### What you will do
Search the data below for the line containing "scarlet skittle (no. 1 from left)", then please set down that line and all remaining ones exactly as written.

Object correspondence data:
####

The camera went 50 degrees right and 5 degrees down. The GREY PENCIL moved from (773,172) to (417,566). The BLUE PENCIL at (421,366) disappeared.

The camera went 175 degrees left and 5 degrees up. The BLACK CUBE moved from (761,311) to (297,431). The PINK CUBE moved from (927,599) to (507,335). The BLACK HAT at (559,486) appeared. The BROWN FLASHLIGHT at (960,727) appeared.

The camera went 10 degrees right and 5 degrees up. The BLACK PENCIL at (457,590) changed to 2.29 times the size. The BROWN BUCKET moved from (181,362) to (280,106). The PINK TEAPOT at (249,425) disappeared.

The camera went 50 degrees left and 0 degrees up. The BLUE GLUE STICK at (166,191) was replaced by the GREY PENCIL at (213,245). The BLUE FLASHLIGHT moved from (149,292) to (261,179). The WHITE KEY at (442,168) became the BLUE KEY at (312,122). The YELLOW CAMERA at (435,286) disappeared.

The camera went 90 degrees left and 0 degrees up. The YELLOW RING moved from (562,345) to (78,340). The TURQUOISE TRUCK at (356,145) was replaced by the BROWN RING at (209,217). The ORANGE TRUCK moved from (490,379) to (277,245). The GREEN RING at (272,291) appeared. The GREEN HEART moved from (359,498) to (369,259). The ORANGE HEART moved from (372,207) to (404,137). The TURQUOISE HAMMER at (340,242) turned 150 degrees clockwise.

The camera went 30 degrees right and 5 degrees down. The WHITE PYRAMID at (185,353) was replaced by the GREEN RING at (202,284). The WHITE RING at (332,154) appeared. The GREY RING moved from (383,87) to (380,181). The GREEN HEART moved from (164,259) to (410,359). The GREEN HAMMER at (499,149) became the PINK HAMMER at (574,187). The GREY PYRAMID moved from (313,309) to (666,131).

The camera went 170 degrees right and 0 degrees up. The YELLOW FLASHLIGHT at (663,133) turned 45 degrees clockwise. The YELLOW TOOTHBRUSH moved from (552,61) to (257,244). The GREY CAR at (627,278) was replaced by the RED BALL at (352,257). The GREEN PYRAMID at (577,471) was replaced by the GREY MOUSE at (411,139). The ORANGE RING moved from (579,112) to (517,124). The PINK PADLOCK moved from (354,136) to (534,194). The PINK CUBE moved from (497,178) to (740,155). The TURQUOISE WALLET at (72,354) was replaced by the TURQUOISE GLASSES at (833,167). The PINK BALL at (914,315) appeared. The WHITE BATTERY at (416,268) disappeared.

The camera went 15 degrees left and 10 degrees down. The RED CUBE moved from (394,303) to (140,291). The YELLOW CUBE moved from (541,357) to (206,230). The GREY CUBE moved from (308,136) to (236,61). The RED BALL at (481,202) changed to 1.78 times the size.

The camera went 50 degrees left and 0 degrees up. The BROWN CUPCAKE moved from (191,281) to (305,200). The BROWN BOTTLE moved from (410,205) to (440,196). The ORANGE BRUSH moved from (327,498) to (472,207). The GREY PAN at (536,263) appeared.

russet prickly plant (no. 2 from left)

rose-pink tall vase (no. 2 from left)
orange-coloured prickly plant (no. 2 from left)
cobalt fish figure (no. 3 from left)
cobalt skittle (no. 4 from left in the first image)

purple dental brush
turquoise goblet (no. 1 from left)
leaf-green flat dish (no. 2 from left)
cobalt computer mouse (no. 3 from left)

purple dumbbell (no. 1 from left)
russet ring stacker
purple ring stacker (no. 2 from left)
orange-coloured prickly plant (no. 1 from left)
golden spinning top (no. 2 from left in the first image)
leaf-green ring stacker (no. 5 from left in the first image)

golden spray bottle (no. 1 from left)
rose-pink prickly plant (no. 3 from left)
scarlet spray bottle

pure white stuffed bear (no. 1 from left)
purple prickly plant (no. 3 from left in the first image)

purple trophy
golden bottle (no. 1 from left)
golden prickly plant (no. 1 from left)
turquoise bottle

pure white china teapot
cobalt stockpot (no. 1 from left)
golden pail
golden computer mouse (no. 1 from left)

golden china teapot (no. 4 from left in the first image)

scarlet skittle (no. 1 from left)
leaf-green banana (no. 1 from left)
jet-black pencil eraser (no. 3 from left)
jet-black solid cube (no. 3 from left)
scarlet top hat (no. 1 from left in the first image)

####

### Answer to the problem
scarlet skittle (no. 1 from left)
leaf-green banana (no. 1 from left)
jet-black pencil eraser (no. 3 from left)
jet-black solid cube (no. 3 from left)
scarlet top hat (no. 1 from left in the first image)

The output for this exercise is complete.